REQUEST: List every line of the items that contains the string "override", copying each one in full. Case counts.

[A run of records]
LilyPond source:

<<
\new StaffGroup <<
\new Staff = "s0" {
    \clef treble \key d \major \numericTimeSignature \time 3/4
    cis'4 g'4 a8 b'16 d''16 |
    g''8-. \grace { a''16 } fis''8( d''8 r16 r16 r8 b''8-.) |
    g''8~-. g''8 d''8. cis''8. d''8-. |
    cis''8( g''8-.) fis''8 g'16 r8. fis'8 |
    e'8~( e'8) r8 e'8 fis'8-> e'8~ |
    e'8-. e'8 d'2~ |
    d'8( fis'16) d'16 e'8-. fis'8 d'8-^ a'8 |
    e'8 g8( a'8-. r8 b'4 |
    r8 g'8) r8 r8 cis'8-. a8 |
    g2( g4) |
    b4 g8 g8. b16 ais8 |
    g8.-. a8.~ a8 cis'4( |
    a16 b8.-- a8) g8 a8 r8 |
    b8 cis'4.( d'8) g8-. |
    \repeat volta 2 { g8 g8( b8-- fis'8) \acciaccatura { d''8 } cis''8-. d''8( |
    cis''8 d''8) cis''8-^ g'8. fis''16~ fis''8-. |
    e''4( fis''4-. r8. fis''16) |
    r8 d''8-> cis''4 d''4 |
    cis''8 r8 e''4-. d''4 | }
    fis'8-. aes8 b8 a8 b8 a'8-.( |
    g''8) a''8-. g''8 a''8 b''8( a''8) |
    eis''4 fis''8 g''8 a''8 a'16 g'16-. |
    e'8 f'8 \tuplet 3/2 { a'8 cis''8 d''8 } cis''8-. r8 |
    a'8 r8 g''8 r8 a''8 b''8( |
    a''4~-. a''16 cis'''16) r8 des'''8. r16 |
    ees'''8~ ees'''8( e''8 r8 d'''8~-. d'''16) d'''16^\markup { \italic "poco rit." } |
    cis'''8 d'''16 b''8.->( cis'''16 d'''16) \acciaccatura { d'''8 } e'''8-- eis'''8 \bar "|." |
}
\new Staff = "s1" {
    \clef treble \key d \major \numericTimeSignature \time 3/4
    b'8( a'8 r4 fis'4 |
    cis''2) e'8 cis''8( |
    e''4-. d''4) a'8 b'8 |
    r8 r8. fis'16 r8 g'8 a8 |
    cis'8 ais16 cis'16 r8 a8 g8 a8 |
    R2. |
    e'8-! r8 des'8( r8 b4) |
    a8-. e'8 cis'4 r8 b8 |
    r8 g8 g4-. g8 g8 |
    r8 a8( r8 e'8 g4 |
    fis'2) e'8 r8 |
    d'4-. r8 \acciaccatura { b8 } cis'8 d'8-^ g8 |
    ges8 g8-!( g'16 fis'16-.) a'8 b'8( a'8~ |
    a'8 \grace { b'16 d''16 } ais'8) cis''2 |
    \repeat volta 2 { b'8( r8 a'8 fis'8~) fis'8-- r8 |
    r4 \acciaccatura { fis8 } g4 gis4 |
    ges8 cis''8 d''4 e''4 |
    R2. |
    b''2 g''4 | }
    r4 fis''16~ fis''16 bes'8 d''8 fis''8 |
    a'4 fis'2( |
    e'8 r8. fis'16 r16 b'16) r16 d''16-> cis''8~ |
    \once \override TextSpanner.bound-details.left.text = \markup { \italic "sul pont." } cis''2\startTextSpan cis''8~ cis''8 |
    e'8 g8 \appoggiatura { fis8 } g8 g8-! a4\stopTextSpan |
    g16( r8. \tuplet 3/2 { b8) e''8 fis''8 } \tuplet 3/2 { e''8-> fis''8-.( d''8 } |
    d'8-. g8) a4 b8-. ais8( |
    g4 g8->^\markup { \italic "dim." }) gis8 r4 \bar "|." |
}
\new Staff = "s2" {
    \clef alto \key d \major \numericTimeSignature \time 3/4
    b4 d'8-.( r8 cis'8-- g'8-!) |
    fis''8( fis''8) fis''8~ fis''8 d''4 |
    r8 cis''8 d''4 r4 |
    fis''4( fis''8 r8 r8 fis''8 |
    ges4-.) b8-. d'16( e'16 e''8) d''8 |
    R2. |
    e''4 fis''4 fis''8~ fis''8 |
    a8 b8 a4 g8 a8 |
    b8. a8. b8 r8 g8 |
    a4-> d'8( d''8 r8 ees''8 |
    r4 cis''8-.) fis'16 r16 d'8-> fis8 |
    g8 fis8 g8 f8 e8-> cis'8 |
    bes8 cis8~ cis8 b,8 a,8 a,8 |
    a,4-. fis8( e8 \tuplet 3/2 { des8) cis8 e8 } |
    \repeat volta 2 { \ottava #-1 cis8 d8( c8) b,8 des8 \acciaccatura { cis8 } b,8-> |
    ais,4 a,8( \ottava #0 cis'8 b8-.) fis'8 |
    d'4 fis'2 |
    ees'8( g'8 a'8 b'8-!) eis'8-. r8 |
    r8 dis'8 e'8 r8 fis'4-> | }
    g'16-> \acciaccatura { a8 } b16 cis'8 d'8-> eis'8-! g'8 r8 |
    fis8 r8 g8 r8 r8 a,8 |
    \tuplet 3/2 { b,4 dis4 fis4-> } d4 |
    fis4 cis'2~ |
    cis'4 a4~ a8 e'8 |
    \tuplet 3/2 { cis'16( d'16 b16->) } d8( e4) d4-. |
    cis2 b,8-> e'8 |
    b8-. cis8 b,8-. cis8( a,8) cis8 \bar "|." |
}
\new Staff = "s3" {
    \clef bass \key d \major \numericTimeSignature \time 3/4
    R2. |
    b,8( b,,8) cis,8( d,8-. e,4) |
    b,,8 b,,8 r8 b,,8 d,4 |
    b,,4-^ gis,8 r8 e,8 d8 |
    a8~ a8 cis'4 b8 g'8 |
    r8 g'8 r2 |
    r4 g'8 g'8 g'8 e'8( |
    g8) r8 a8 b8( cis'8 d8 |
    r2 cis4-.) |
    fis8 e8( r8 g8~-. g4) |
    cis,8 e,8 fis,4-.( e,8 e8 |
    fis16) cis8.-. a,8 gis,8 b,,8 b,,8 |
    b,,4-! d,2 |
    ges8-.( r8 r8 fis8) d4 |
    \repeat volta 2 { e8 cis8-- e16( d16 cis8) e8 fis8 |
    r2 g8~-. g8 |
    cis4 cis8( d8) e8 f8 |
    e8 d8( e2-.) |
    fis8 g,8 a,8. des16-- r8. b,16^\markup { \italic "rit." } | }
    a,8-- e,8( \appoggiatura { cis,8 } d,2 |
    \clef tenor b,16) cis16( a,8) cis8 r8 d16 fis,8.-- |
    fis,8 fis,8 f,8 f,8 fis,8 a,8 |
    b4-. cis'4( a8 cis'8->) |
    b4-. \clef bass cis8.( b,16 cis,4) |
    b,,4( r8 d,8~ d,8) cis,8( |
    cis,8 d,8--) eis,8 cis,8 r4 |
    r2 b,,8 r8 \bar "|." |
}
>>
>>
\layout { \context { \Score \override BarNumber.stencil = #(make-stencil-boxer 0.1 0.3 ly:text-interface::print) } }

RESPONSE FOR THIS EXERCISE:
    \once \override TextSpanner.bound-details.left.text = \markup { \italic "sul pont." } cis''2\startTextSpan cis''8~ cis''8 |
\layout { \context { \Score \override BarNumber.stencil = #(make-stencil-boxer 0.1 0.3 ly:text-interface::print) } }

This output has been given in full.